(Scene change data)
——————————

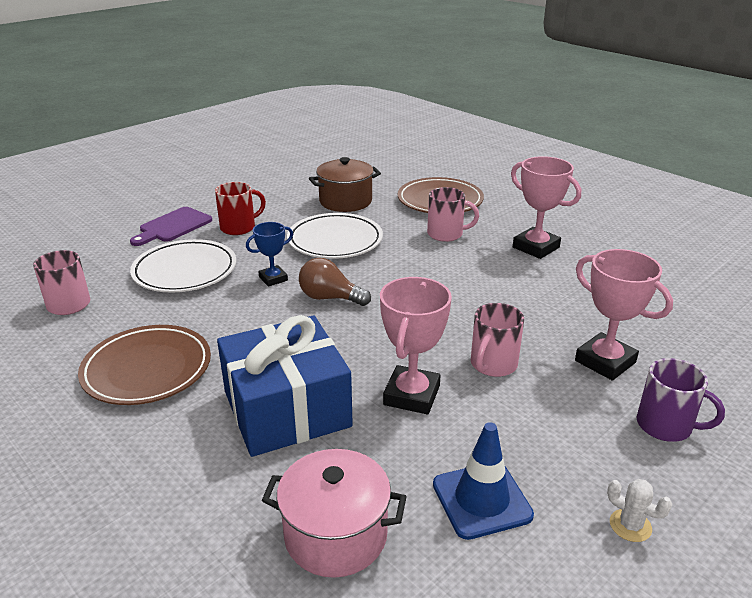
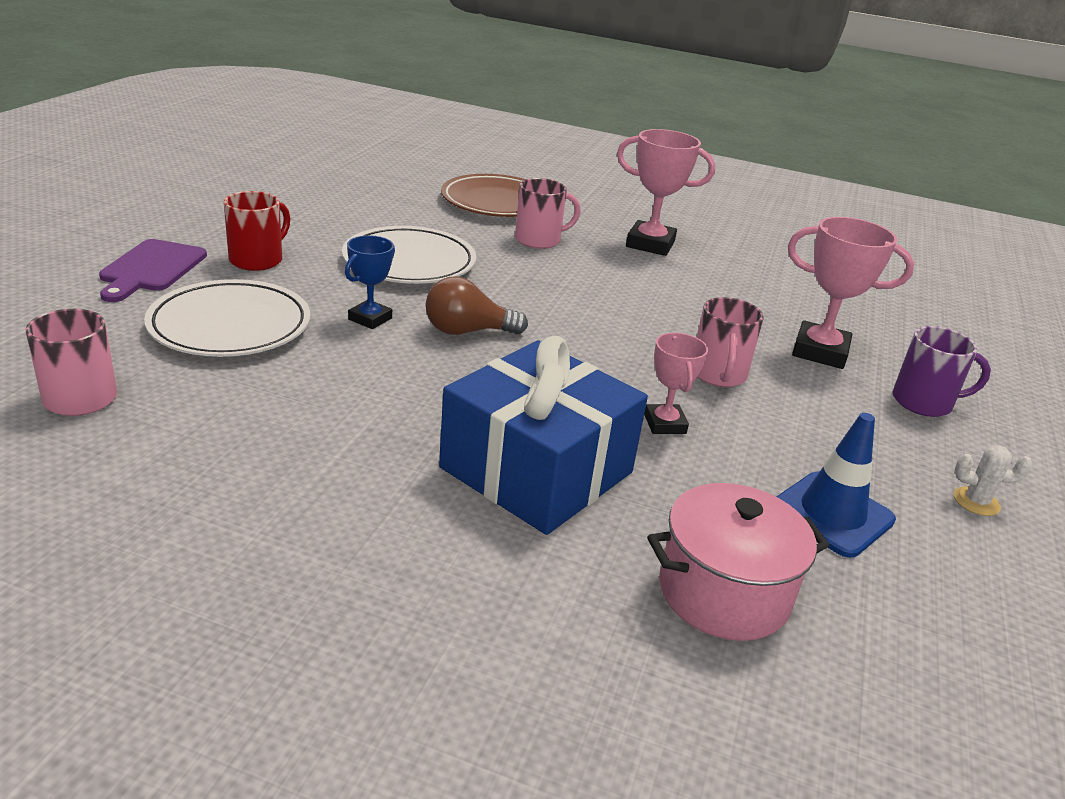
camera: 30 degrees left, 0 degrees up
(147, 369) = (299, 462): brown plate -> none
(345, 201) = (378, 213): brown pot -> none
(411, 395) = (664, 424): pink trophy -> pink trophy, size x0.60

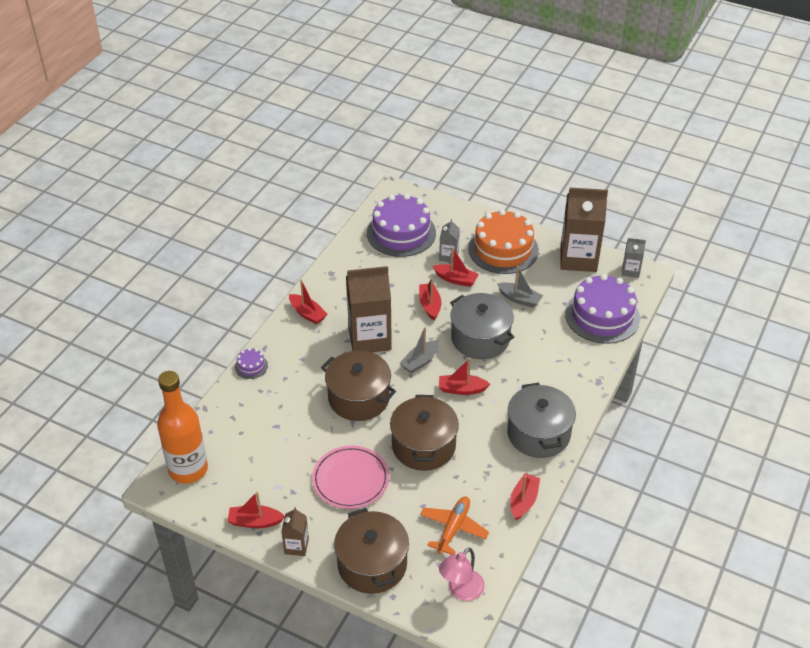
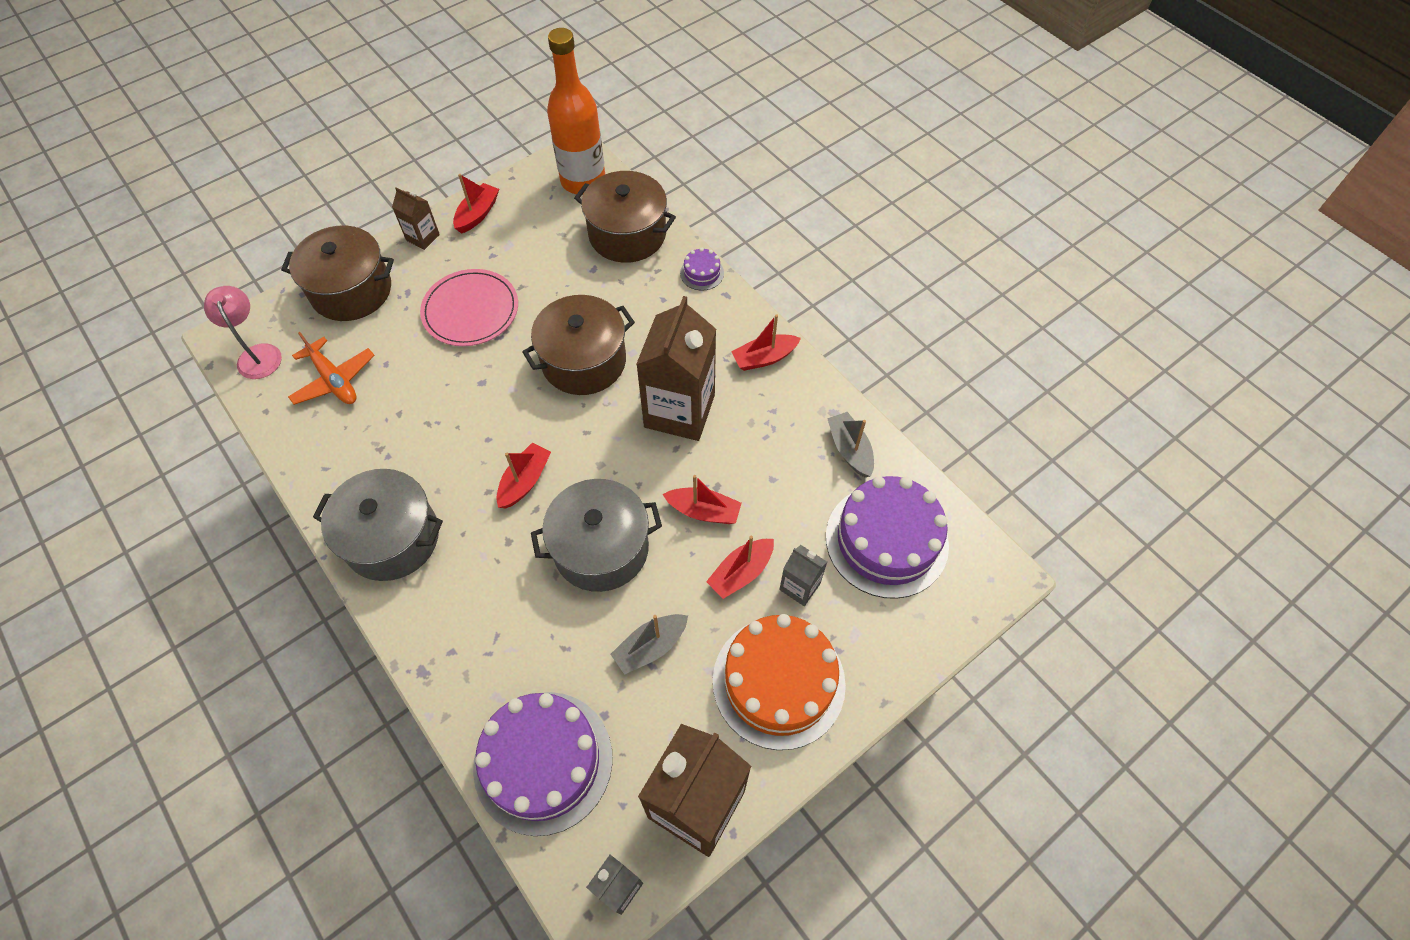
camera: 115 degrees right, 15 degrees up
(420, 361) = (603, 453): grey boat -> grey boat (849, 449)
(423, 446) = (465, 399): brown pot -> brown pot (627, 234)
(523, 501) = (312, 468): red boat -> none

——————————

> _TASK STATEMENT_
Set down every entry word for word, but omit the pictures.

> _REPLY_
camera: 30 degrees left, 0 degrees up
(147, 369) = (299, 462): brown plate -> none
(345, 201) = (378, 213): brown pot -> none
(411, 395) = (664, 424): pink trophy -> pink trophy, size x0.60

camera: 115 degrees right, 15 degrees up
(420, 361) = (603, 453): grey boat -> grey boat (849, 449)
(423, 446) = (465, 399): brown pot -> brown pot (627, 234)
(523, 501) = (312, 468): red boat -> none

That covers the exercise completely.